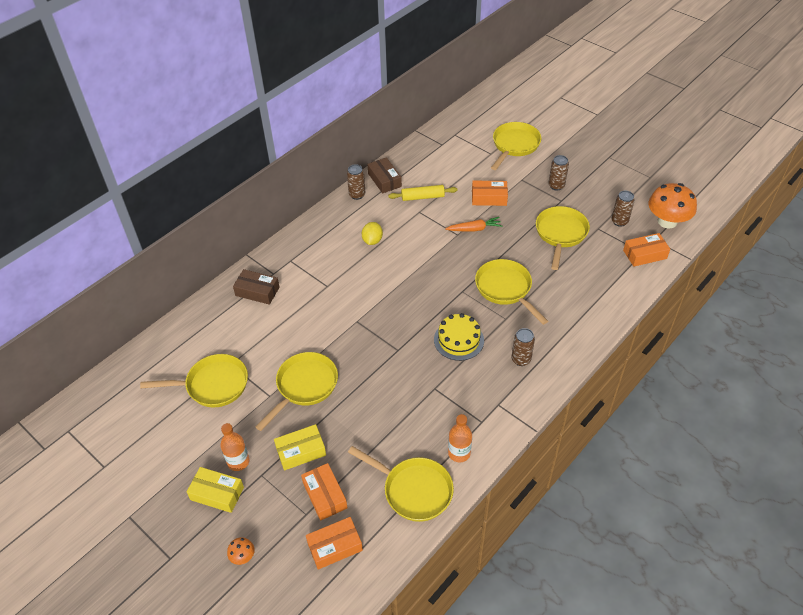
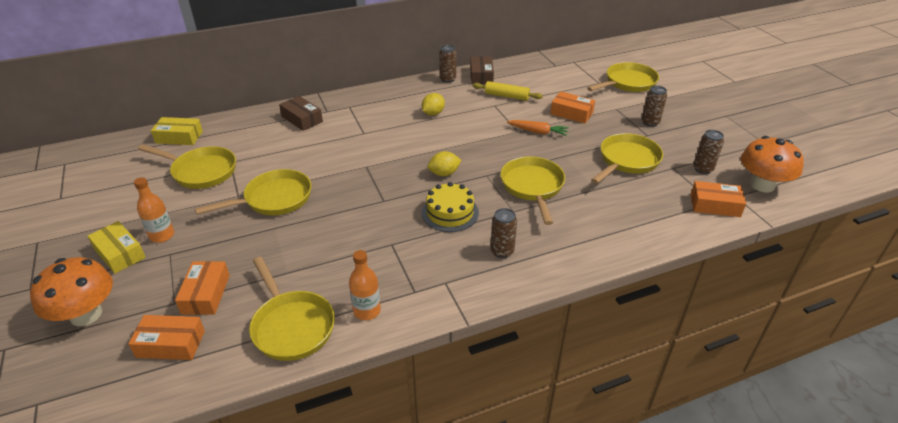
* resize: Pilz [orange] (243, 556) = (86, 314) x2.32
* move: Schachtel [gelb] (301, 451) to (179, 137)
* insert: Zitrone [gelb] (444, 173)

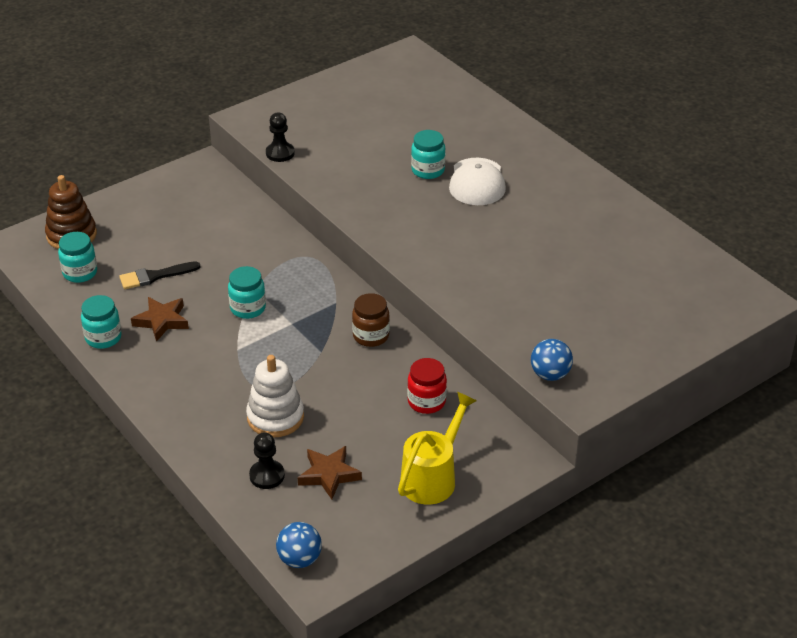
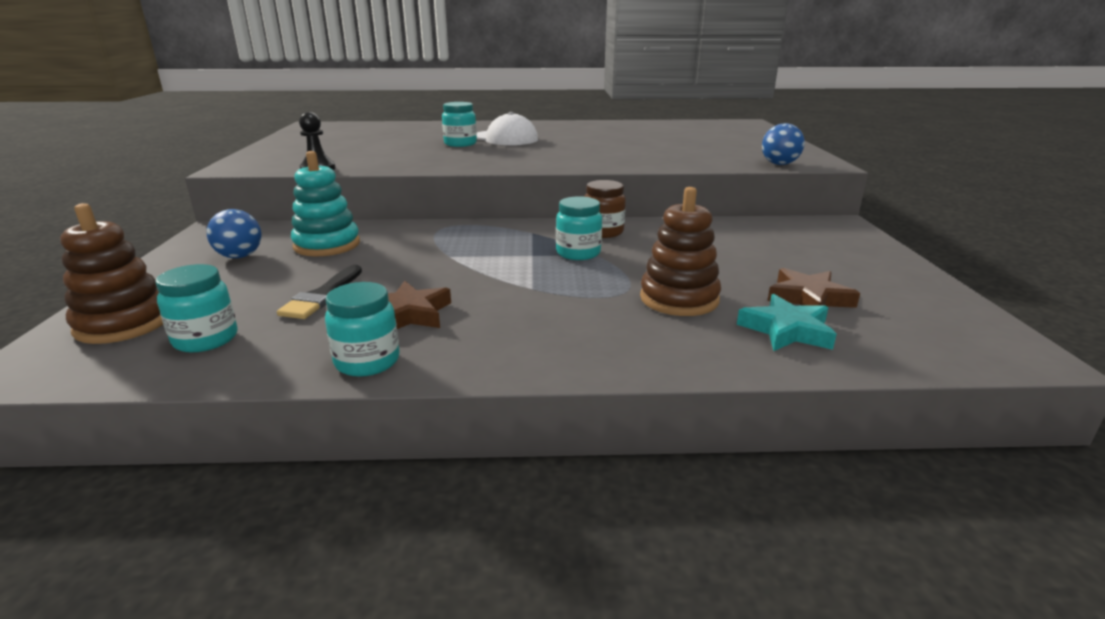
* move: Einmachglas [türkis] (248, 308) to (578, 253)
* recolor: Stapelspielzeug [weiß] (275, 417) to Stapelspielzeug [braun] (679, 299)
* replace: Bauer [schwarz] (267, 476) to Stern [türkis] (786, 330)
* move: Ball [blau] (299, 559) to (240, 256)
* delete: Gießkanne [gelb] (433, 477)
* delete: Einmachglas [rot] (426, 402)
* insert: Stapelspielzeug [türkis] (327, 245)

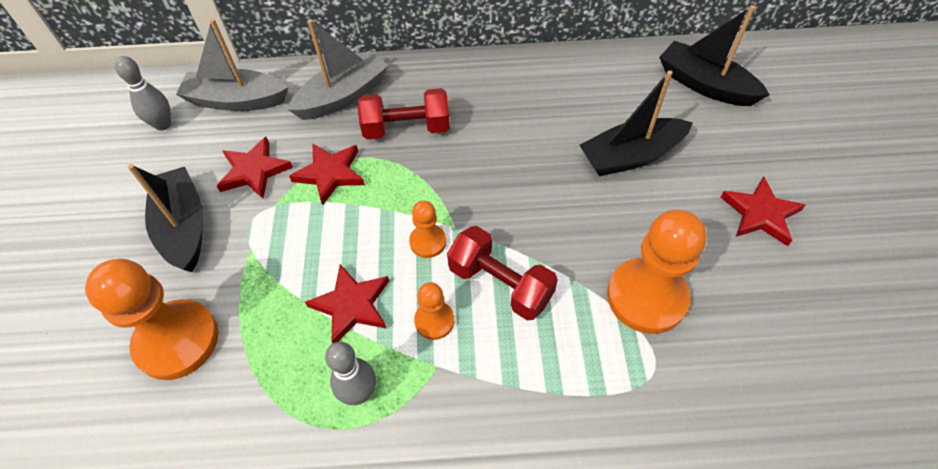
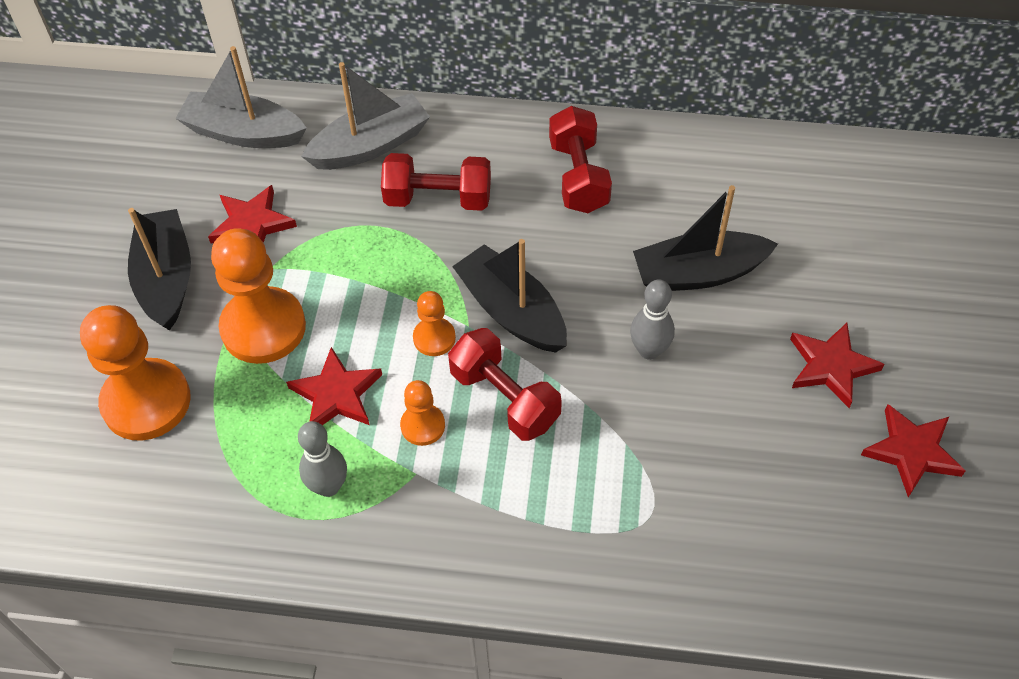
* move: Bowlingkegel [grau] (163, 124) to (649, 350)
* move: Stern [rot] (330, 174) to (912, 451)
* move: Bauer [orange] (646, 297) to (263, 327)
* move: Boot [schwarz] (705, 85) to (512, 311)
* insert: Hantel [rot] (578, 176)

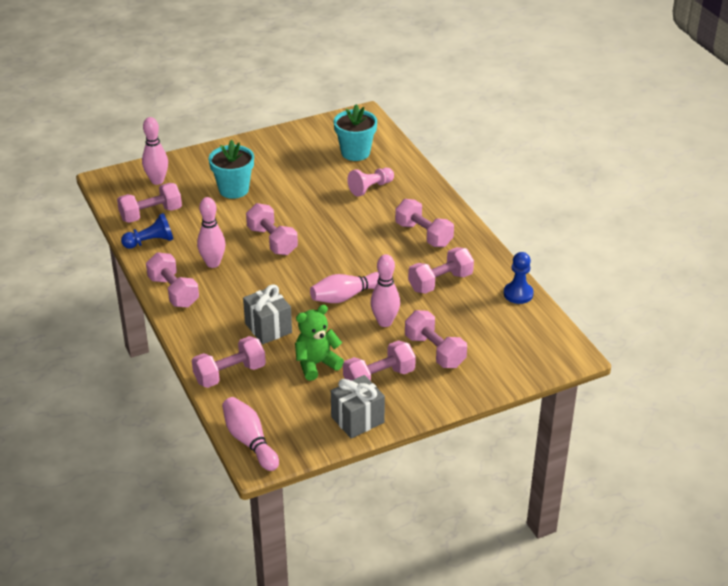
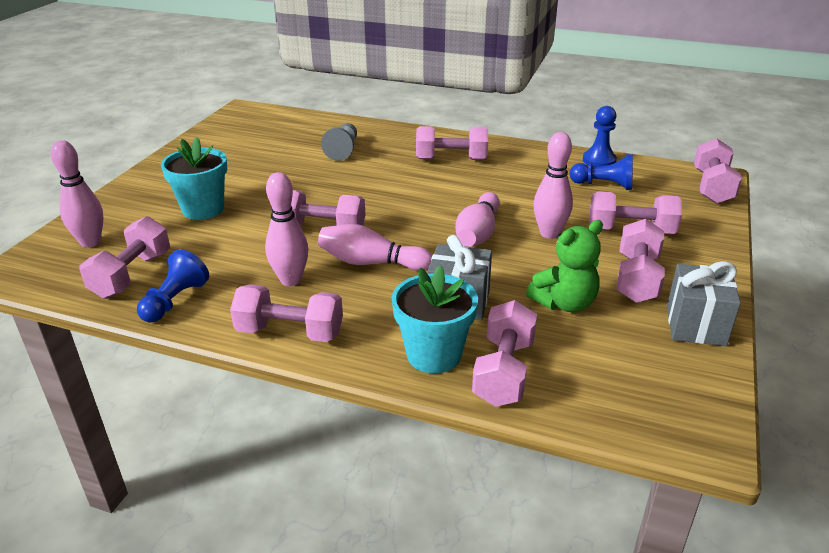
* move: Bowlingkegel [rosa] (250, 441) to (371, 263)
* rotate: Teddybär [grün] (316, 364) = (564, 303) 135 degrees counterclockwise
* move: Blumentopf [türkis] (355, 152) to (434, 355)
* recolor: Bauer [rosa] (370, 188) to Bauer [grau] (343, 150)
* move: Hantel [rosa] (440, 282) to (712, 187)
* insert: Bauer [blau] (604, 185)

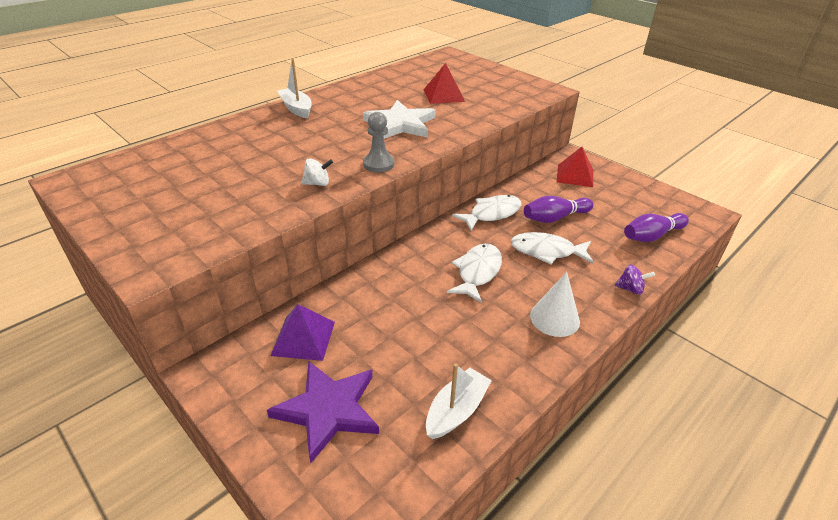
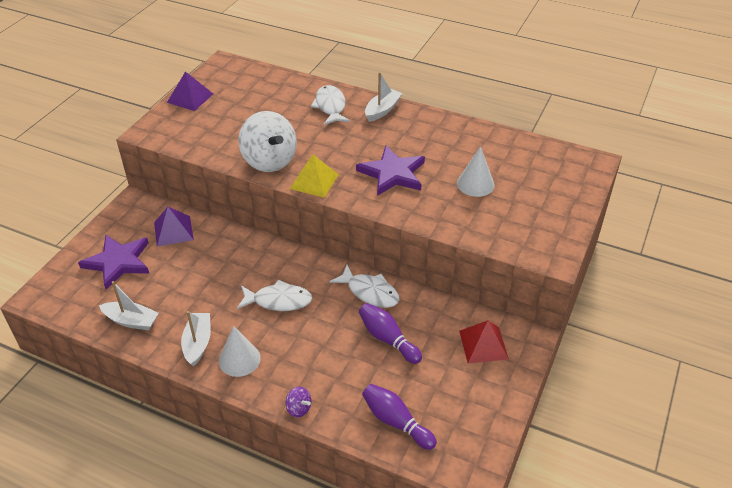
* resize: Kreisel [weiß] (317, 183) = (269, 161) x2.39
* recolor: Stern [weiß] (400, 124) to Stern [lila] (392, 174)
* replace: Bauer [grau] (378, 164) to Pyramide [gelb] (314, 181)
* replace: Pyramide [rot] (443, 95) to Kegel [weiß] (475, 184)
* move: Fisch [weiß] (546, 251) to (330, 106)
* rotate: Kreisel [lila] (630, 289) = (299, 408) 45 degrees counterclockwise
* insert: Pyramide [lila] (190, 98)
* insert: Boot [weiß] (198, 343)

+ + + + + + +

* _Brief_
Give back the lines word for word, from the very first in the material above to the one that has "to (330, 106)", both included, without the pictures.

* _Response to the exercise_
* resize: Pilz [orange] (243, 556) = (86, 314) x2.32
* move: Schachtel [gelb] (301, 451) to (179, 137)
* insert: Zitrone [gelb] (444, 173)

* move: Einmachglas [türkis] (248, 308) to (578, 253)
* recolor: Stapelspielzeug [weiß] (275, 417) to Stapelspielzeug [braun] (679, 299)
* replace: Bauer [schwarz] (267, 476) to Stern [türkis] (786, 330)
* move: Ball [blau] (299, 559) to (240, 256)
* delete: Gießkanne [gelb] (433, 477)
* delete: Einmachglas [rot] (426, 402)
* insert: Stapelspielzeug [türkis] (327, 245)

* move: Bowlingkegel [grau] (163, 124) to (649, 350)
* move: Stern [rot] (330, 174) to (912, 451)
* move: Bauer [orange] (646, 297) to (263, 327)
* move: Boot [schwarz] (705, 85) to (512, 311)
* insert: Hantel [rot] (578, 176)

* move: Bowlingkegel [rosa] (250, 441) to (371, 263)
* rotate: Teddybär [grün] (316, 364) = (564, 303) 135 degrees counterclockwise
* move: Blumentopf [türkis] (355, 152) to (434, 355)
* recolor: Bauer [rosa] (370, 188) to Bauer [grau] (343, 150)
* move: Hantel [rosa] (440, 282) to (712, 187)
* insert: Bauer [blau] (604, 185)

* resize: Kreisel [weiß] (317, 183) = (269, 161) x2.39
* recolor: Stern [weiß] (400, 124) to Stern [lila] (392, 174)
* replace: Bauer [grau] (378, 164) to Pyramide [gelb] (314, 181)
* replace: Pyramide [rot] (443, 95) to Kegel [weiß] (475, 184)
* move: Fisch [weiß] (546, 251) to (330, 106)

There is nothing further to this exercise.